* _Data rows_:

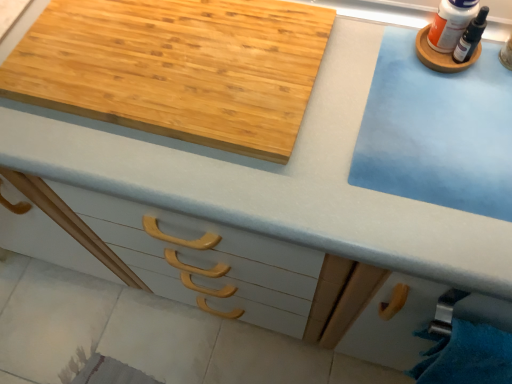
The width and height of the screenshot is (512, 384). What do you see at coordinates (177, 68) in the screenshot?
I see `natural wood cutting board at upper left` at bounding box center [177, 68].

Image resolution: width=512 pixels, height=384 pixels. Find the location of `natural wood cutting board at upper left`. natural wood cutting board at upper left is located at coordinates (177, 68).

In the scene shown: In order to face natural wood cutting board at upper left, should I rotate leftwards or rightwards?

Rotate left and turn 11.891 degrees.

The width and height of the screenshot is (512, 384). Find the location of `natural wood cutting board at upper left`. natural wood cutting board at upper left is located at coordinates (177, 68).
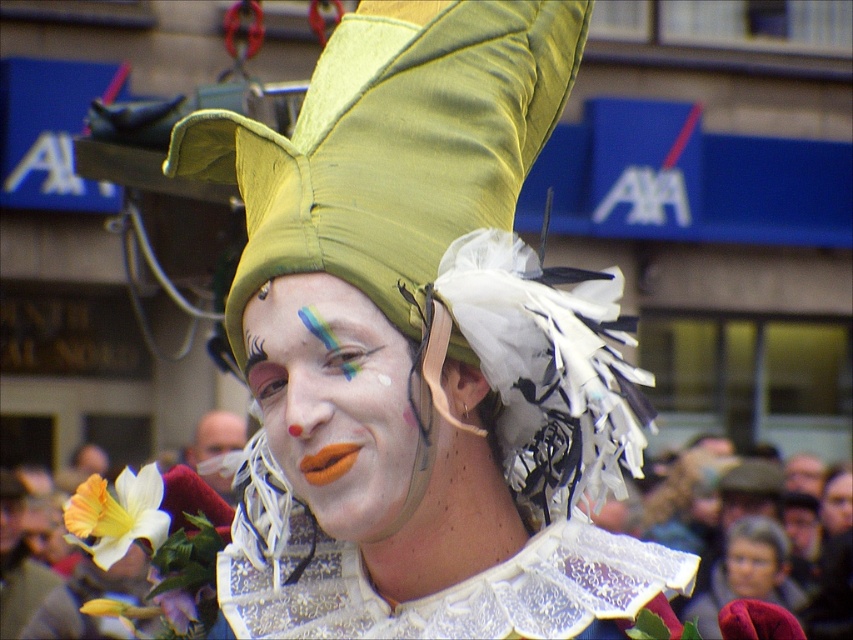
Question: Can you confirm if matte green hat at center is bigger than smooth black hair at center?

Choices:
 (A) yes
 (B) no

Answer: (A)

Question: Is matte white face at center further to the viewer compared to matte white face paint at center?

Choices:
 (A) yes
 (B) no

Answer: (B)

Question: Considering the real-world distances, which object is farthest from the matte white face paint at center?

Choices:
 (A) matte white face at center
 (B) smooth skin face at center

Answer: (A)

Question: From the image, what is the correct spatial relationship of matte black face at lower right in relation to smooth black hair at center?

Choices:
 (A) above
 (B) below

Answer: (B)

Question: Which point is closer to the camera?

Choices:
 (A) (393, 500)
 (B) (824, 486)
 (C) (756, 588)
 (D) (210, 426)

Answer: (A)

Question: Which object is farther from the camera taking this photo?

Choices:
 (A) matte white face at center
 (B) matte black face at lower right
 (C) matte green hat at center
 (D) matte white face paint at center

Answer: (D)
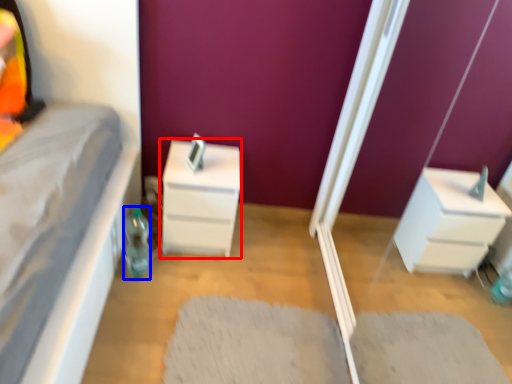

* _Brief_: Rewrite the listing above as a numbered list with one item per line, skipping the blank lines and leaving out the pictures.

* _Written response_:
1. The width and height of the screenshot is (512, 384). What do you see at coordinates (177, 68) in the screenshot?
2. I see `natural wood cutting board at upper left` at bounding box center [177, 68].
3. Image resolution: width=512 pixels, height=384 pixels. Find the location of `natural wood cutting board at upper left`. natural wood cutting board at upper left is located at coordinates (177, 68).
4. In the scene shown: In order to face natural wood cutting board at upper left, should I rotate leftwards or rightwards?
5. Rotate left and turn 11.891 degrees.
6. The width and height of the screenshot is (512, 384). Find the location of `natural wood cutting board at upper left`. natural wood cutting board at upper left is located at coordinates (177, 68).
7. Question: Can you confirm if matte green hat at center is bigger than smooth black hair at center?
8. Choices:
9.  (A) yes
10.  (B) no
11. Answer: (A)
12. Question: Is matte white face at center further to the viewer compared to matte white face paint at center?
13. Choices:
14.  (A) yes
15.  (B) no
16. Answer: (B)
17. Question: Considering the real-world distances, which object is farthest from the matte white face paint at center?
18. Choices:
19.  (A) matte white face at center
20.  (B) smooth skin face at center
21. Answer: (A)
22. Question: From the image, what is the correct spatial relationship of matte black face at lower right in relation to smooth black hair at center?
23. Choices:
24.  (A) above
25.  (B) below
26. Answer: (B)
27. Question: Which point is closer to the camera?
28. Choices:
29.  (A) (393, 500)
30.  (B) (824, 486)
31.  (C) (756, 588)
32.  (D) (210, 426)
33. Answer: (A)
34. Question: Which object is farther from the camera taking this photo?
35. Choices:
36.  (A) matte white face at center
37.  (B) matte black face at lower right
38.  (C) matte green hat at center
39.  (D) matte white face paint at center
40. Answer: (D)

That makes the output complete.